* **WHAT YOU ARE ASKED TO DO**
Find the lines below that contain the string "left". Copy each one.

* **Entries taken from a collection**
# # # # # # #
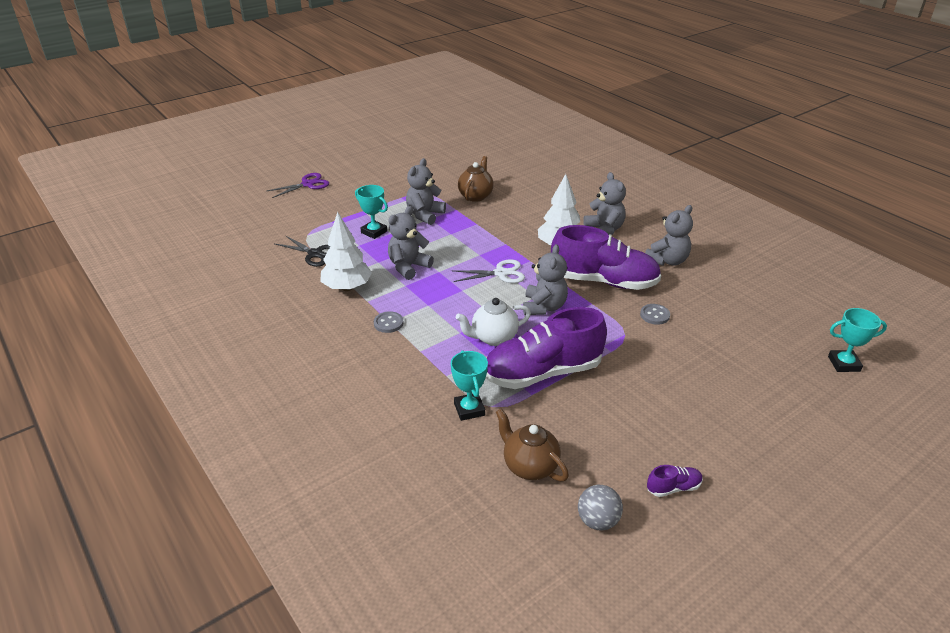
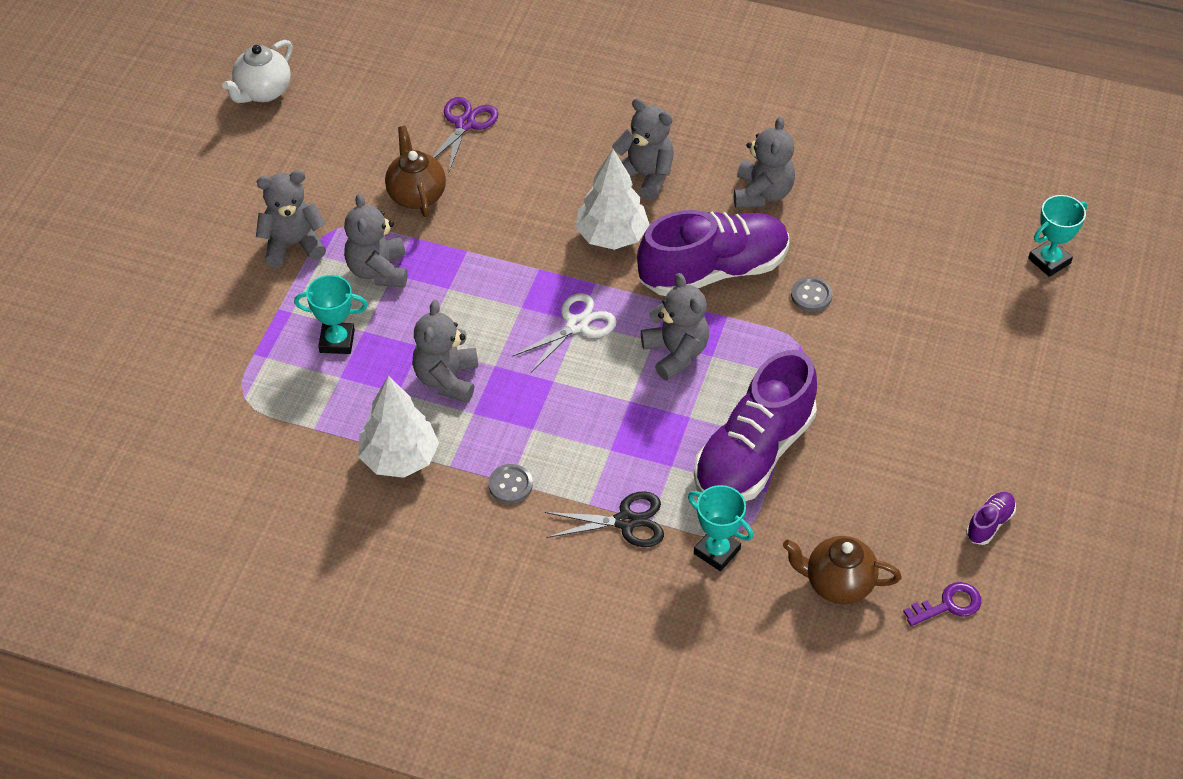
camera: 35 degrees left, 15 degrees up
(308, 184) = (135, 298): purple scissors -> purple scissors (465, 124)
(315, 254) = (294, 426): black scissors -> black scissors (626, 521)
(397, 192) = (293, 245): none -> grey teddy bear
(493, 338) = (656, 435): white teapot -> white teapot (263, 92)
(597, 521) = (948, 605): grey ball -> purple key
# # # # # # #
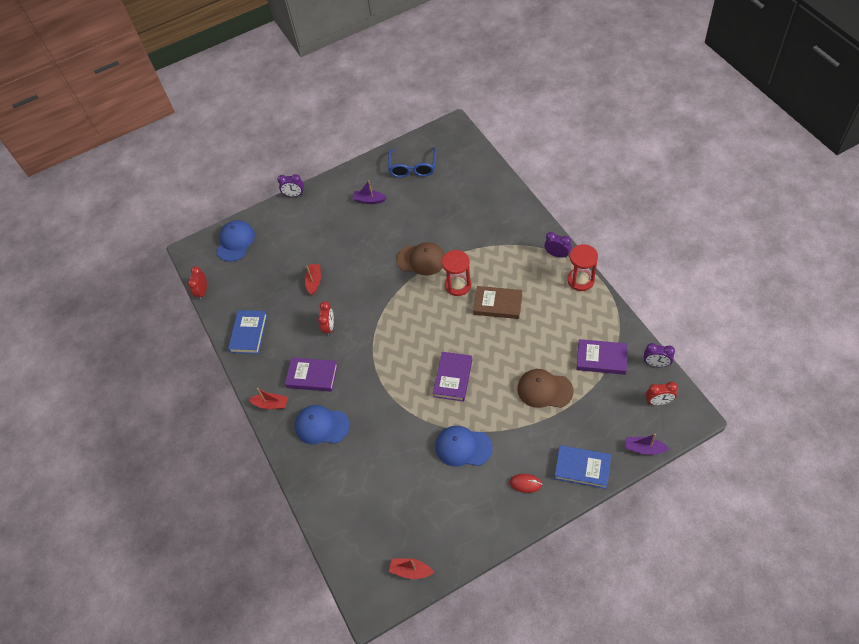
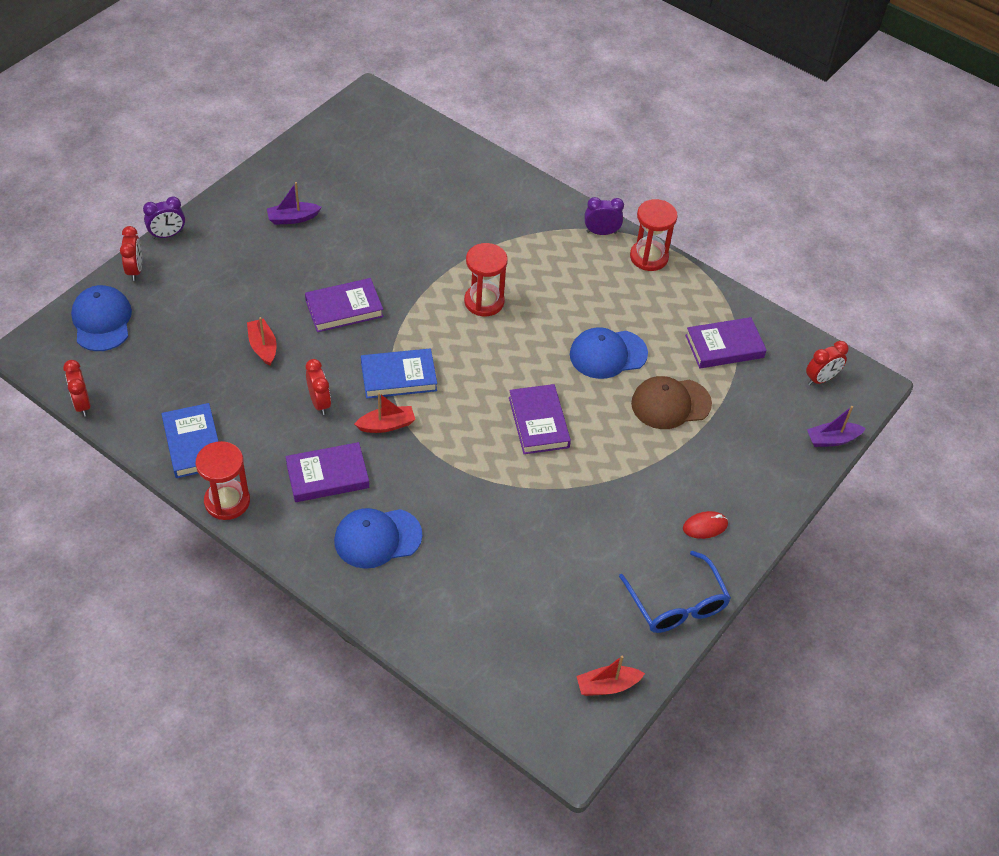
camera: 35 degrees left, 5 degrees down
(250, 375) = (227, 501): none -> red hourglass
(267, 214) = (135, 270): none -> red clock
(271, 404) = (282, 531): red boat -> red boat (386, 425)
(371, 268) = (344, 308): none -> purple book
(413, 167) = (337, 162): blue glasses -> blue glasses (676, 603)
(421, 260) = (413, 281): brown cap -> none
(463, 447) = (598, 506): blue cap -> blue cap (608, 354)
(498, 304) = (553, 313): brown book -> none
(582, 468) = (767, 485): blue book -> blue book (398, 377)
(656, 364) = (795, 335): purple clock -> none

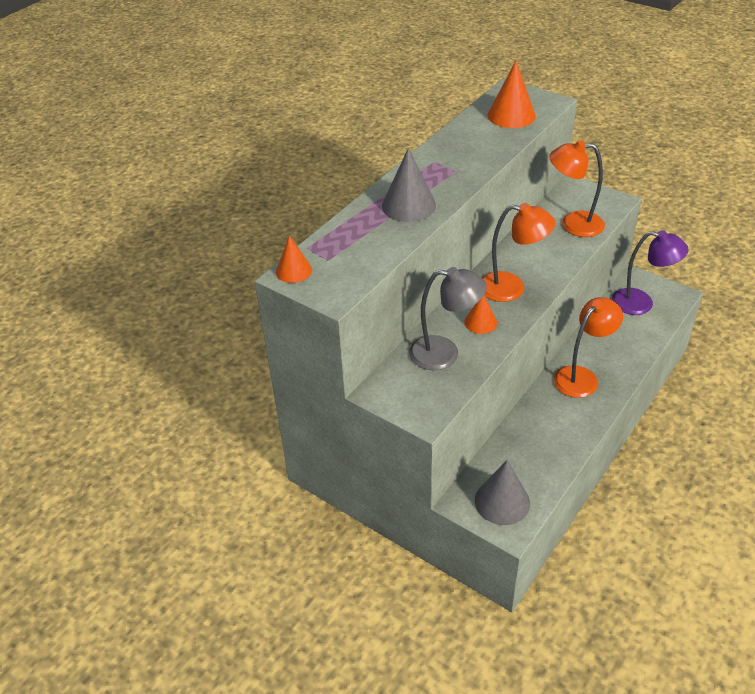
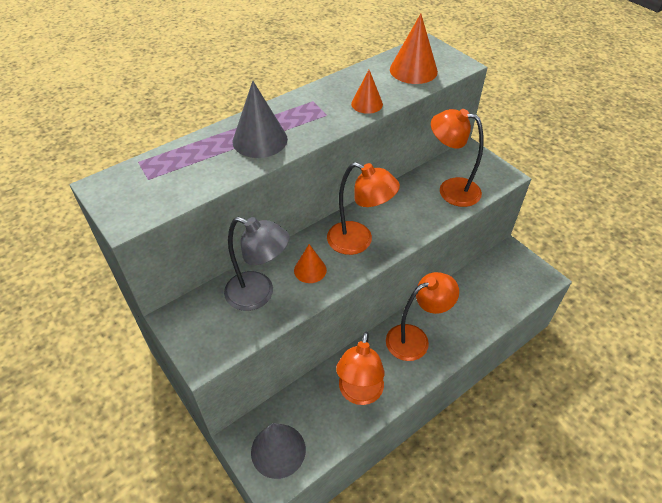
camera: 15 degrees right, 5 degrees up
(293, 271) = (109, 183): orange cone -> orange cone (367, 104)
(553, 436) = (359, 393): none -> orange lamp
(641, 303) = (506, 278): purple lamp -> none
# # # # # # #
* **OUTPUT FOR THIS EXERCISE**
camera: 35 degrees left, 15 degrees up
camera: 35 degrees left, 5 degrees down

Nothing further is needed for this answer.